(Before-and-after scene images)
■ ■ ■ ■ ■ ■ ■

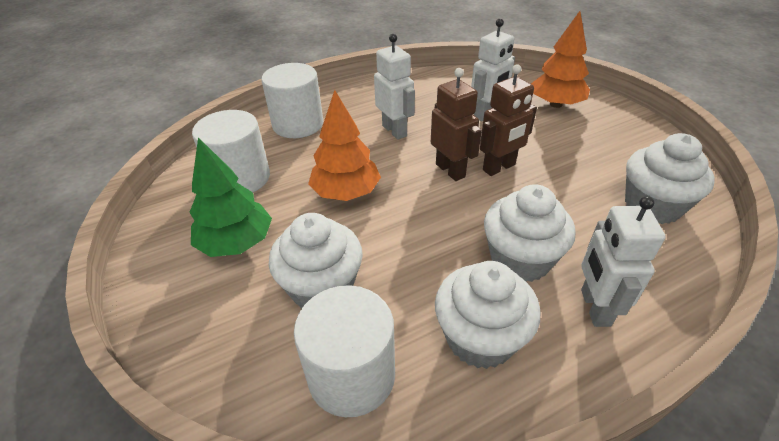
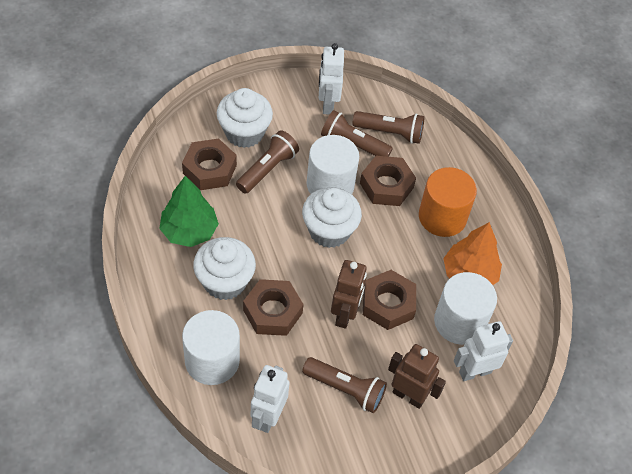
brown flashlight: 0 -> 4
brown nut: 0 -> 4
orange cylinder: 0 -> 1
orange tree: 2 -> 1
white cupcake: 4 -> 3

■ ■ ■ ■ ■ ■ ■

WHAT YOU HAVE TO DO: Each entry should come back exactly as written, with its pictures omitted.

ANSWER SECTION:
brown flashlight: 0 -> 4
brown nut: 0 -> 4
orange cylinder: 0 -> 1
orange tree: 2 -> 1
white cupcake: 4 -> 3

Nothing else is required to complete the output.